[Before and after images]

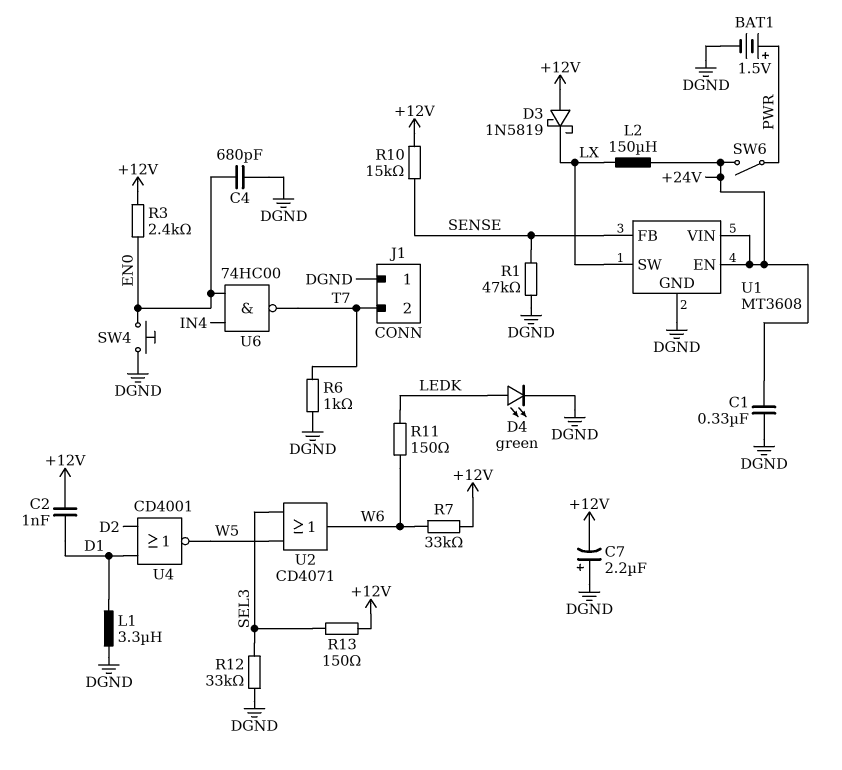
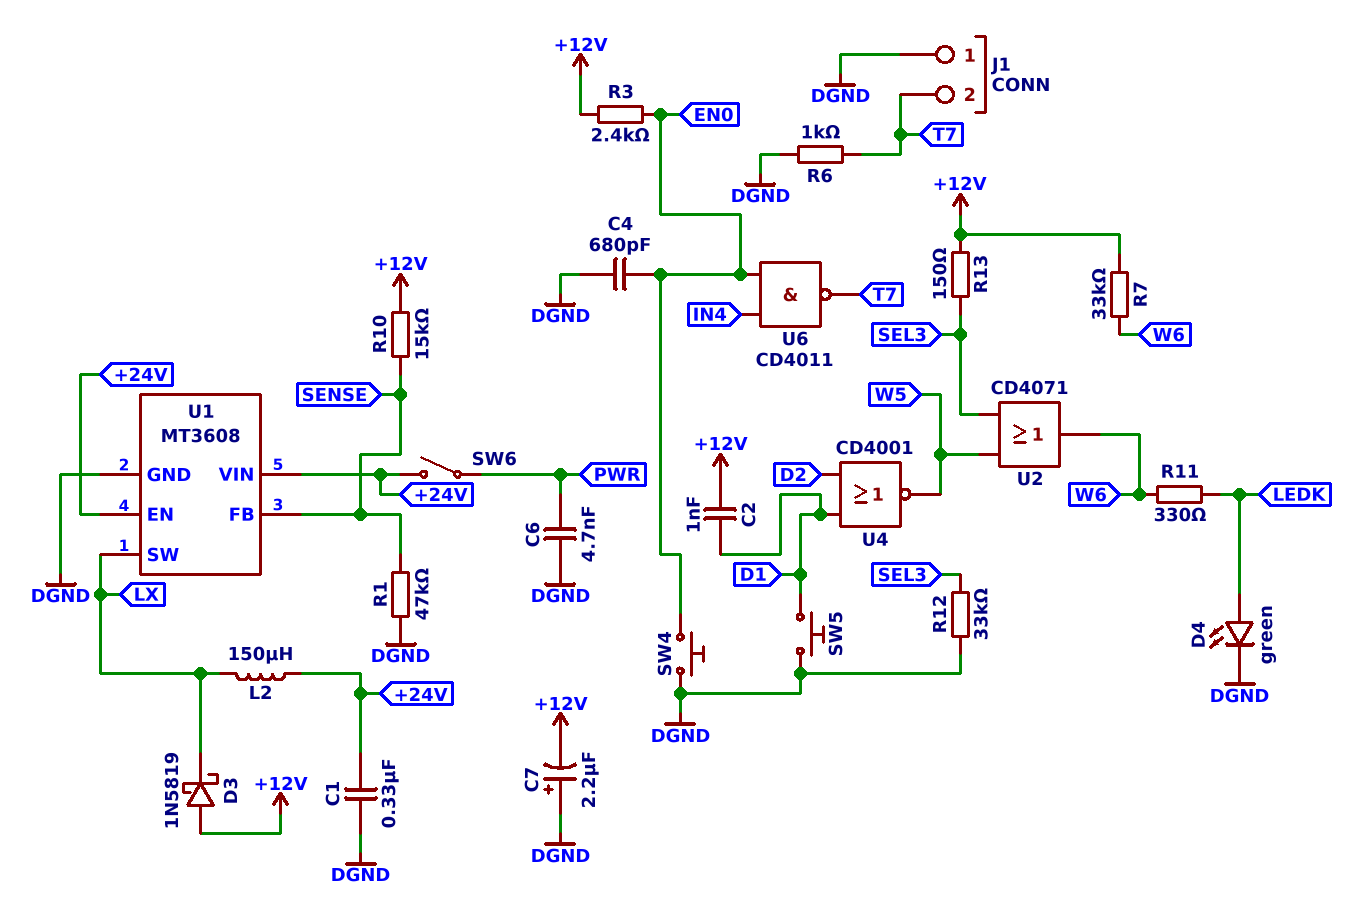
BAT1: 1.5V (plus PWR, minus DGND) -> none
C6: none -> 4.7nF (DGND, PWR)
L1: 3.3uH (D1, DGND) -> none
R11: 150 (LEDK, W6) -> 330 (LEDK, W6)
SW5: none -> button (D1, DGND)
U6: NAND 74HC00 (in EN0, in IN4, out T7) -> NAND CD4011 (in EN0, in IN4, out T7)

THE PROBLEM: Retype the entries above word for word, minus any images.

RESPONSE BELOW:
BAT1: 1.5V (plus PWR, minus DGND) -> none
C6: none -> 4.7nF (DGND, PWR)
L1: 3.3uH (D1, DGND) -> none
R11: 150 (LEDK, W6) -> 330 (LEDK, W6)
SW5: none -> button (D1, DGND)
U6: NAND 74HC00 (in EN0, in IN4, out T7) -> NAND CD4011 (in EN0, in IN4, out T7)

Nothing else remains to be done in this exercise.